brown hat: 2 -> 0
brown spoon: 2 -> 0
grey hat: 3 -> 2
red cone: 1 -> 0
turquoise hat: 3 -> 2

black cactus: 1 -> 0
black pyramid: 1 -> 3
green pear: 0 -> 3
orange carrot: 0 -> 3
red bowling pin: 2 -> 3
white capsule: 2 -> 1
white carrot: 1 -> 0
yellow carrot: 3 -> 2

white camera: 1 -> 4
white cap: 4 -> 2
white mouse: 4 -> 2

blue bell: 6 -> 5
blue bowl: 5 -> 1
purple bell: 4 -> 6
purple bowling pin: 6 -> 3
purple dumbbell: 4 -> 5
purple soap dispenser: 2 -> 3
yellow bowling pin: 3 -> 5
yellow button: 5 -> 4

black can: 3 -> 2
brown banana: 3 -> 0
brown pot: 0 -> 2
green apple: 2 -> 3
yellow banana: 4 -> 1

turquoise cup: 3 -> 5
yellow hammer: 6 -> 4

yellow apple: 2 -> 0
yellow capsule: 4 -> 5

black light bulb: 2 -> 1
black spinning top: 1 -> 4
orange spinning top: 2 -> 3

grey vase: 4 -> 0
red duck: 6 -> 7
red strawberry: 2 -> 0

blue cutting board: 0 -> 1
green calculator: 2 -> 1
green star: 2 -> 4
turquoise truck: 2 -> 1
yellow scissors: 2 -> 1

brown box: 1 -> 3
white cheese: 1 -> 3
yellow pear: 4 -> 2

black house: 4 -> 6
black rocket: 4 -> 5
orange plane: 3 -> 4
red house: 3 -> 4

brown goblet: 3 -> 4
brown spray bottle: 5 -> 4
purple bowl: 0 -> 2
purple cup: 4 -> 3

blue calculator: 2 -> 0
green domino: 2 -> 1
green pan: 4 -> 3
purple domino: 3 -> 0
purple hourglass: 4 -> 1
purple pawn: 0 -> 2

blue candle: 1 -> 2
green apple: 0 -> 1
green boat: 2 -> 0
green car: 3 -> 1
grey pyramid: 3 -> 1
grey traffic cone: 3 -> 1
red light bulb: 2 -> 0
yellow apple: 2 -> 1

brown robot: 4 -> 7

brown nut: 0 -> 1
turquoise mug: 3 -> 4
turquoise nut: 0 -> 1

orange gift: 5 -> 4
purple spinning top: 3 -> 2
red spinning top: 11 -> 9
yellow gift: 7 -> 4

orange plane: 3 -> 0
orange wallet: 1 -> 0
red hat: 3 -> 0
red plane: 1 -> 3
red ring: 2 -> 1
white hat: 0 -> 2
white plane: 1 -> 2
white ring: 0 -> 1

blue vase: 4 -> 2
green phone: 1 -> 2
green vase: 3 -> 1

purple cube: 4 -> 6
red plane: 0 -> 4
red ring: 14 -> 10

Problem to work on
Which lines of the data hold the string "green"? Return each of them.

Response
green pear: 0 -> 3
green apple: 2 -> 3
green calculator: 2 -> 1
green star: 2 -> 4
green domino: 2 -> 1
green pan: 4 -> 3
green apple: 0 -> 1
green boat: 2 -> 0
green car: 3 -> 1
green phone: 1 -> 2
green vase: 3 -> 1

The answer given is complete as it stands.